BEGIN

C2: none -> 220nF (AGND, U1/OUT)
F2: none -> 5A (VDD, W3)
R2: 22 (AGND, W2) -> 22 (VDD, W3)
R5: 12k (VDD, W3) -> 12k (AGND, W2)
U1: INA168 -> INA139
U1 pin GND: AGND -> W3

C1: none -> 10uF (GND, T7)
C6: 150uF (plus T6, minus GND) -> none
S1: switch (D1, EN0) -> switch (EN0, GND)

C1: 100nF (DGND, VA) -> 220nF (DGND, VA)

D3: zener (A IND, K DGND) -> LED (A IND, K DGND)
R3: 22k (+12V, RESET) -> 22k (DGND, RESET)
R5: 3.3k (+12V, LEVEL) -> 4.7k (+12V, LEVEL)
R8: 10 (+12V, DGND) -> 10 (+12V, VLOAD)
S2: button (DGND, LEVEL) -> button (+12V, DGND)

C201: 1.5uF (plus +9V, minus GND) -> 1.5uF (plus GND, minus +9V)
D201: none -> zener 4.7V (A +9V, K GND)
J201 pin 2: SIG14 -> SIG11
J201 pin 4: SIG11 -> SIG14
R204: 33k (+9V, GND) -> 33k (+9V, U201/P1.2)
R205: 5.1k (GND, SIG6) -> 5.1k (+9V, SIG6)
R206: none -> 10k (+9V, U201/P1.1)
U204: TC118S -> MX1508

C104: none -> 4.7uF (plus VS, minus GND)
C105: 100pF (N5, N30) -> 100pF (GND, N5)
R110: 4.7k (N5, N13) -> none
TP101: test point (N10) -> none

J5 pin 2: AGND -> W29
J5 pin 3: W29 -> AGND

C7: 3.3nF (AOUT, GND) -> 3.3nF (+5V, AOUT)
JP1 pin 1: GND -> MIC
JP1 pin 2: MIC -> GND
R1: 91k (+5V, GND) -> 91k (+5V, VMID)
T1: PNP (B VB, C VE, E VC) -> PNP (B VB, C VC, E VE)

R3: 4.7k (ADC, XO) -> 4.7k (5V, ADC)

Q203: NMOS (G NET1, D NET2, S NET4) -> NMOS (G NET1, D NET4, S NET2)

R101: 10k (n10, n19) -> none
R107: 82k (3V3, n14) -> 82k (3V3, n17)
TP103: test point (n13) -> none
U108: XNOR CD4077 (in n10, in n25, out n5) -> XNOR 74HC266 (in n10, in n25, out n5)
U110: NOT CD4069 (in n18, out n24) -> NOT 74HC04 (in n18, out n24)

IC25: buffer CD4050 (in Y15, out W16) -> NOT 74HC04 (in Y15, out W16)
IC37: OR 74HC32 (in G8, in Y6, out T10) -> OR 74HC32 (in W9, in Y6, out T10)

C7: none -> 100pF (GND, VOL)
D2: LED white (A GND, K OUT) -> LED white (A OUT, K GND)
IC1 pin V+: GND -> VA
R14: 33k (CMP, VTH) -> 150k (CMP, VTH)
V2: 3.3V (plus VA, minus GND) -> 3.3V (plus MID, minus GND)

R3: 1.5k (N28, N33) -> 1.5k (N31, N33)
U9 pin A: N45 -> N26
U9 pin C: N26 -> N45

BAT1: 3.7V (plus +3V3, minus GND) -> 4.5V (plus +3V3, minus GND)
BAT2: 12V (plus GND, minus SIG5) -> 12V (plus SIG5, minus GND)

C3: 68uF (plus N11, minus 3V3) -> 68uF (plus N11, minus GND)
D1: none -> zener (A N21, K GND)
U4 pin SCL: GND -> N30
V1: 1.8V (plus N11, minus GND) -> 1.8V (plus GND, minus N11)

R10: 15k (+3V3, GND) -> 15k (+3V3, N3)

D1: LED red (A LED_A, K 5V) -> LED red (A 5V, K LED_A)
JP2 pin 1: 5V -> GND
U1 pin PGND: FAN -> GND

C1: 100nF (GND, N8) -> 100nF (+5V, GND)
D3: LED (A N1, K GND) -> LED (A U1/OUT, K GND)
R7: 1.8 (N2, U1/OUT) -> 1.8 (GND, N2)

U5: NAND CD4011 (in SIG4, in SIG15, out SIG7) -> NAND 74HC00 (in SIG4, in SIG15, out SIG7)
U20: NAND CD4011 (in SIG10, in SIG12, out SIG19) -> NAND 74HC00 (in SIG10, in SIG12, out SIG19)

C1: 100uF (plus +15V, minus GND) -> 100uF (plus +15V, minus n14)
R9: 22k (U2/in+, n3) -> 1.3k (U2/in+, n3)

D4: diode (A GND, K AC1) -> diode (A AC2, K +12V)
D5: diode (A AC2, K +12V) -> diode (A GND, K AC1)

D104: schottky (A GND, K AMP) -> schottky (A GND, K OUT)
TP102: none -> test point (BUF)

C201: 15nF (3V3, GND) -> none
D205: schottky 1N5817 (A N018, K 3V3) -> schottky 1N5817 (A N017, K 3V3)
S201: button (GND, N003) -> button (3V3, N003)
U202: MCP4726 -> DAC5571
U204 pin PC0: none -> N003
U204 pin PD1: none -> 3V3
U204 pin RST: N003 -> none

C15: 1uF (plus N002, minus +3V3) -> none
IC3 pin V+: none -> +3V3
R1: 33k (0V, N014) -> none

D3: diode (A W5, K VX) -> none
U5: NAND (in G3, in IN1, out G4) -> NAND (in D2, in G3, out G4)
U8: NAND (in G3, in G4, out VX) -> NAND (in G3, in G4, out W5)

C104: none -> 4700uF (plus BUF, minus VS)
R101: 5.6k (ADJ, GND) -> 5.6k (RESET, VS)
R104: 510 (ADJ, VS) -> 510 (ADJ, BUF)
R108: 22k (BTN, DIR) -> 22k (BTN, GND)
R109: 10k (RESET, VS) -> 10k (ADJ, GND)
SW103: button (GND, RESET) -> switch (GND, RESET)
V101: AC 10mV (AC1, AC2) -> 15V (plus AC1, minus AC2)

END

- **To do**:
Please transcribe exactly the lines above from the line that has "C105: 100pF (N5, N30) -> 100pF (GND, N5)" up to and including the line that has "R1: 91k (+5V, GND) -> 91k (+5V, VMID)"; no other line belongs in the answer.

- **Your response**:
C105: 100pF (N5, N30) -> 100pF (GND, N5)
R110: 4.7k (N5, N13) -> none
TP101: test point (N10) -> none

J5 pin 2: AGND -> W29
J5 pin 3: W29 -> AGND

C7: 3.3nF (AOUT, GND) -> 3.3nF (+5V, AOUT)
JP1 pin 1: GND -> MIC
JP1 pin 2: MIC -> GND
R1: 91k (+5V, GND) -> 91k (+5V, VMID)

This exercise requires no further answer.